Exercise material:
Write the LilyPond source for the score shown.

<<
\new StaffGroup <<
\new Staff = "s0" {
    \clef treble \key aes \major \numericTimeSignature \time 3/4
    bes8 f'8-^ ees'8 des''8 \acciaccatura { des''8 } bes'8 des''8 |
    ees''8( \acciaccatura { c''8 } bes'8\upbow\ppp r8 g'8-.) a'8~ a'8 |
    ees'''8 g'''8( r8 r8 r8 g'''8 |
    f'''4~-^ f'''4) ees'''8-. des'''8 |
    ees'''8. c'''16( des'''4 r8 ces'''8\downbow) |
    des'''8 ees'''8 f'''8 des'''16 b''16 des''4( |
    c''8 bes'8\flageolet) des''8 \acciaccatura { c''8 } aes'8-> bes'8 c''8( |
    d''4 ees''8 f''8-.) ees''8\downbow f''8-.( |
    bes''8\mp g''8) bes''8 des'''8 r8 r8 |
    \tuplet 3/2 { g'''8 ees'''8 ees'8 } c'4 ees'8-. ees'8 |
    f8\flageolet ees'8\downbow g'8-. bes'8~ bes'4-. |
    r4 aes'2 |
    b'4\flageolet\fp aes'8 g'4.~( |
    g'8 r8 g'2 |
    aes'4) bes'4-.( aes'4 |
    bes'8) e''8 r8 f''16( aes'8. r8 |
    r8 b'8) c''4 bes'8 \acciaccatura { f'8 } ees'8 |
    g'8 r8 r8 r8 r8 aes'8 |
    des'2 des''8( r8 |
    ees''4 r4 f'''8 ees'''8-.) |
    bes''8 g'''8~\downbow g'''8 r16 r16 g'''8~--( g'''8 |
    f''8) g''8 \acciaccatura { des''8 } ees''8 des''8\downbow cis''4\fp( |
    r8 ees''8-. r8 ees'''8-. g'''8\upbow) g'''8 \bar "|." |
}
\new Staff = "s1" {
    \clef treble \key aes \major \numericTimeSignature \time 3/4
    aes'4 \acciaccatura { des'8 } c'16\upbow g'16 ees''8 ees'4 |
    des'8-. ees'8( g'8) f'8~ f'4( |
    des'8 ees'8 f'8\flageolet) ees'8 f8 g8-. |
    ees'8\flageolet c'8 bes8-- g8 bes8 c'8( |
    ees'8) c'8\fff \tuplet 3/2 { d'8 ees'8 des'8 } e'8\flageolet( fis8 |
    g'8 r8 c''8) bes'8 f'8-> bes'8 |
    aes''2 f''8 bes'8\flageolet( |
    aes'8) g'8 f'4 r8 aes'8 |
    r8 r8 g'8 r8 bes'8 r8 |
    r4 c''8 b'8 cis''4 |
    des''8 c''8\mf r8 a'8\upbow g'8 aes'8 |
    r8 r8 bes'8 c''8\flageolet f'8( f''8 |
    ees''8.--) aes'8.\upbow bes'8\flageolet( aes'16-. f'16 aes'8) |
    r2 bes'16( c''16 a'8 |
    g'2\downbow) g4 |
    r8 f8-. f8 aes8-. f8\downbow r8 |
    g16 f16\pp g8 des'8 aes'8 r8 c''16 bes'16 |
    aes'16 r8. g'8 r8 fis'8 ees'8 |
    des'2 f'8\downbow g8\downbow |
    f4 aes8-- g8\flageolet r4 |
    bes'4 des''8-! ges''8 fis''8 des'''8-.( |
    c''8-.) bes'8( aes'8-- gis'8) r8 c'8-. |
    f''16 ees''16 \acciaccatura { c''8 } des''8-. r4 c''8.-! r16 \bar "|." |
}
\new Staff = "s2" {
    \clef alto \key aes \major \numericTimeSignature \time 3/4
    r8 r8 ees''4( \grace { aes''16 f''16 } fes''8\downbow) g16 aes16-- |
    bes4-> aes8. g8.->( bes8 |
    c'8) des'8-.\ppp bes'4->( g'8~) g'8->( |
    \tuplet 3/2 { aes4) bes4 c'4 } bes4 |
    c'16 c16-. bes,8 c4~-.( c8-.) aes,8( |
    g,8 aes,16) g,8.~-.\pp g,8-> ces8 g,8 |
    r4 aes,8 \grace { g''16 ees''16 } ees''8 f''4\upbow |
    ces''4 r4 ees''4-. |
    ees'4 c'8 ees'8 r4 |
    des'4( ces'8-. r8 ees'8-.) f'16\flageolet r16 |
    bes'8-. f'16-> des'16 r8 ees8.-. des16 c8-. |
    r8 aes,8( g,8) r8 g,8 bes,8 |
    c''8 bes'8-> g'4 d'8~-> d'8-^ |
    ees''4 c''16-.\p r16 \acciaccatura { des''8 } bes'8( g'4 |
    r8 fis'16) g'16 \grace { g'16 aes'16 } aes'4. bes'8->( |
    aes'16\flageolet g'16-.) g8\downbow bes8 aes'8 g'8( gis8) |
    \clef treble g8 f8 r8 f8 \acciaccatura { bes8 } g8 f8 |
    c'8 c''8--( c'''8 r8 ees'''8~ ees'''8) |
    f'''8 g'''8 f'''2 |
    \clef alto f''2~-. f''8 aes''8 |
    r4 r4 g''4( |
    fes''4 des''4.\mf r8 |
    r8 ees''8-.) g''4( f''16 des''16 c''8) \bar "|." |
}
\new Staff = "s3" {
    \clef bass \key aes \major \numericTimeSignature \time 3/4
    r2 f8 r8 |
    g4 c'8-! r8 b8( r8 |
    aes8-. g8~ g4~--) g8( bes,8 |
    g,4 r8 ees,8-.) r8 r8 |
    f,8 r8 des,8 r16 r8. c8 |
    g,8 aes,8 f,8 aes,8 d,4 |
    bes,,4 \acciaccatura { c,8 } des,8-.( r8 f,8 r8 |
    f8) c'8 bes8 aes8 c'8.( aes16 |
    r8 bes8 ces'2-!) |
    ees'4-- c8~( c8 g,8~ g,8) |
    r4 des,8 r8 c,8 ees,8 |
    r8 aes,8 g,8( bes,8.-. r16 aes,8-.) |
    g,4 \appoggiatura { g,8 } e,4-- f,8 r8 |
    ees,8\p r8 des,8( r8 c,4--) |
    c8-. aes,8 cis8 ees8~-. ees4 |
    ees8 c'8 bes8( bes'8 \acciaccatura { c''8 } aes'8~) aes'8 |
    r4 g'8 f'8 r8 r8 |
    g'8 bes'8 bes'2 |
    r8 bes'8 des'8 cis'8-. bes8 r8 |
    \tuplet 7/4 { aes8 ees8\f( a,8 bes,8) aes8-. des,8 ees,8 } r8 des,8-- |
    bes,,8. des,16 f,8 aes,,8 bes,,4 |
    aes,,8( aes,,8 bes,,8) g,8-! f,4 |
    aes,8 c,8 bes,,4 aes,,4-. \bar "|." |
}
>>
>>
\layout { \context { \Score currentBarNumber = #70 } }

Direction:
Find every line in the entries above that contains the string "alto", treating uppercase and lowercase as different, and copy each of those lines.

Response to this exercise:
    \clef alto \key aes \major \numericTimeSignature \time 3/4
    \clef alto f''2~-. f''8 aes''8 |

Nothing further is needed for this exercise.